Required action: Print every line of the records below exactly as it reads.

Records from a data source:

= = =

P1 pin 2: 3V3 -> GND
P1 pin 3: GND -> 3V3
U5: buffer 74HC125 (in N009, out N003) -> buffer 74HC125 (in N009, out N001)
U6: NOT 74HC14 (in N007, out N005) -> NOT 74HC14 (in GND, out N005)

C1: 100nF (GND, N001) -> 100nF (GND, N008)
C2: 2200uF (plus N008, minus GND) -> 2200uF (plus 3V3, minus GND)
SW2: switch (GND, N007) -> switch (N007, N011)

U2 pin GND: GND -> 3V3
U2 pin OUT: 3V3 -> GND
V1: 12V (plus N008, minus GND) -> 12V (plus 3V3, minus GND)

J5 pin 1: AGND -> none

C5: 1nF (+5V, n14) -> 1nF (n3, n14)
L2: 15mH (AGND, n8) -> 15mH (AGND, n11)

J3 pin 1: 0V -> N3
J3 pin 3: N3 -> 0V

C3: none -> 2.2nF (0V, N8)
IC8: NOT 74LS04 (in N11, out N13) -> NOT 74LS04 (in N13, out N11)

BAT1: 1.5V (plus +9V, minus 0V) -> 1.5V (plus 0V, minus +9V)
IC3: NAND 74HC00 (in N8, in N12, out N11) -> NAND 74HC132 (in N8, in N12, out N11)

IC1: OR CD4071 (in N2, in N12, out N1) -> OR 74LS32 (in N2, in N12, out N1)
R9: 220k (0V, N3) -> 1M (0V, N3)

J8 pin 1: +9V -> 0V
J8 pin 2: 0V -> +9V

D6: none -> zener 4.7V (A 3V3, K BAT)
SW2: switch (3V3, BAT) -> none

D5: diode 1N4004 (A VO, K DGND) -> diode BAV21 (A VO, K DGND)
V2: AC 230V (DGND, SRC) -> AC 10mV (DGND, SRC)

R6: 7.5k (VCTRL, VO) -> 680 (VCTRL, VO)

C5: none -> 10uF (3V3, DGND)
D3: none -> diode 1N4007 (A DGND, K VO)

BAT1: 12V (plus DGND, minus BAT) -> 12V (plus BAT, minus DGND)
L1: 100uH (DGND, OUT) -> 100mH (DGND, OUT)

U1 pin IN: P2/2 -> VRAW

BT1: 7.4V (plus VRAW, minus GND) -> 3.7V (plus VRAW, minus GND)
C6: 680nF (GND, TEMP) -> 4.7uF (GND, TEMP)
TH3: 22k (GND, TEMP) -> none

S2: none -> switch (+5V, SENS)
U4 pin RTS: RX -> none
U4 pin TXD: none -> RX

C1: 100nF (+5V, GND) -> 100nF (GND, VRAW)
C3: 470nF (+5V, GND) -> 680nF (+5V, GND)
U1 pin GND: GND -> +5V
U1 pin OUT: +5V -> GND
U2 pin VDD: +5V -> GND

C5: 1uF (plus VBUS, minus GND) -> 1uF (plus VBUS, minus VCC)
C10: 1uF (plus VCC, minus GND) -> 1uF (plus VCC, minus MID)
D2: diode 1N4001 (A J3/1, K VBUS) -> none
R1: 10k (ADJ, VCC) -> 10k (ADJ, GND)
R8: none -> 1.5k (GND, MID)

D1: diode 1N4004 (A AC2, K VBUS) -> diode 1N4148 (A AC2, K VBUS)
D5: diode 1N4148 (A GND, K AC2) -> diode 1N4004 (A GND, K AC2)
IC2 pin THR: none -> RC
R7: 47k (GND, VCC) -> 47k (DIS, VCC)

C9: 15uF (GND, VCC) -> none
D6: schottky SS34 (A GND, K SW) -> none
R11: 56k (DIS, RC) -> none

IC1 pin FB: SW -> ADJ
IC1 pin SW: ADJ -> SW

= = =

Output for this exercise:
P1 pin 2: 3V3 -> GND
P1 pin 3: GND -> 3V3
U5: buffer 74HC125 (in N009, out N003) -> buffer 74HC125 (in N009, out N001)
U6: NOT 74HC14 (in N007, out N005) -> NOT 74HC14 (in GND, out N005)

C1: 100nF (GND, N001) -> 100nF (GND, N008)
C2: 2200uF (plus N008, minus GND) -> 2200uF (plus 3V3, minus GND)
SW2: switch (GND, N007) -> switch (N007, N011)

U2 pin GND: GND -> 3V3
U2 pin OUT: 3V3 -> GND
V1: 12V (plus N008, minus GND) -> 12V (plus 3V3, minus GND)

J5 pin 1: AGND -> none

C5: 1nF (+5V, n14) -> 1nF (n3, n14)
L2: 15mH (AGND, n8) -> 15mH (AGND, n11)

J3 pin 1: 0V -> N3
J3 pin 3: N3 -> 0V

C3: none -> 2.2nF (0V, N8)
IC8: NOT 74LS04 (in N11, out N13) -> NOT 74LS04 (in N13, out N11)

BAT1: 1.5V (plus +9V, minus 0V) -> 1.5V (plus 0V, minus +9V)
IC3: NAND 74HC00 (in N8, in N12, out N11) -> NAND 74HC132 (in N8, in N12, out N11)

IC1: OR CD4071 (in N2, in N12, out N1) -> OR 74LS32 (in N2, in N12, out N1)
R9: 220k (0V, N3) -> 1M (0V, N3)

J8 pin 1: +9V -> 0V
J8 pin 2: 0V -> +9V

D6: none -> zener 4.7V (A 3V3, K BAT)
SW2: switch (3V3, BAT) -> none

D5: diode 1N4004 (A VO, K DGND) -> diode BAV21 (A VO, K DGND)
V2: AC 230V (DGND, SRC) -> AC 10mV (DGND, SRC)

R6: 7.5k (VCTRL, VO) -> 680 (VCTRL, VO)

C5: none -> 10uF (3V3, DGND)
D3: none -> diode 1N4007 (A DGND, K VO)

BAT1: 12V (plus DGND, minus BAT) -> 12V (plus BAT, minus DGND)
L1: 100uH (DGND, OUT) -> 100mH (DGND, OUT)

U1 pin IN: P2/2 -> VRAW

BT1: 7.4V (plus VRAW, minus GND) -> 3.7V (plus VRAW, minus GND)
C6: 680nF (GND, TEMP) -> 4.7uF (GND, TEMP)
TH3: 22k (GND, TEMP) -> none

S2: none -> switch (+5V, SENS)
U4 pin RTS: RX -> none
U4 pin TXD: none -> RX

C1: 100nF (+5V, GND) -> 100nF (GND, VRAW)
C3: 470nF (+5V, GND) -> 680nF (+5V, GND)
U1 pin GND: GND -> +5V
U1 pin OUT: +5V -> GND
U2 pin VDD: +5V -> GND

C5: 1uF (plus VBUS, minus GND) -> 1uF (plus VBUS, minus VCC)
C10: 1uF (plus VCC, minus GND) -> 1uF (plus VCC, minus MID)
D2: diode 1N4001 (A J3/1, K VBUS) -> none
R1: 10k (ADJ, VCC) -> 10k (ADJ, GND)
R8: none -> 1.5k (GND, MID)

D1: diode 1N4004 (A AC2, K VBUS) -> diode 1N4148 (A AC2, K VBUS)
D5: diode 1N4148 (A GND, K AC2) -> diode 1N4004 (A GND, K AC2)
IC2 pin THR: none -> RC
R7: 47k (GND, VCC) -> 47k (DIS, VCC)

C9: 15uF (GND, VCC) -> none
D6: schottky SS34 (A GND, K SW) -> none
R11: 56k (DIS, RC) -> none

IC1 pin FB: SW -> ADJ
IC1 pin SW: ADJ -> SW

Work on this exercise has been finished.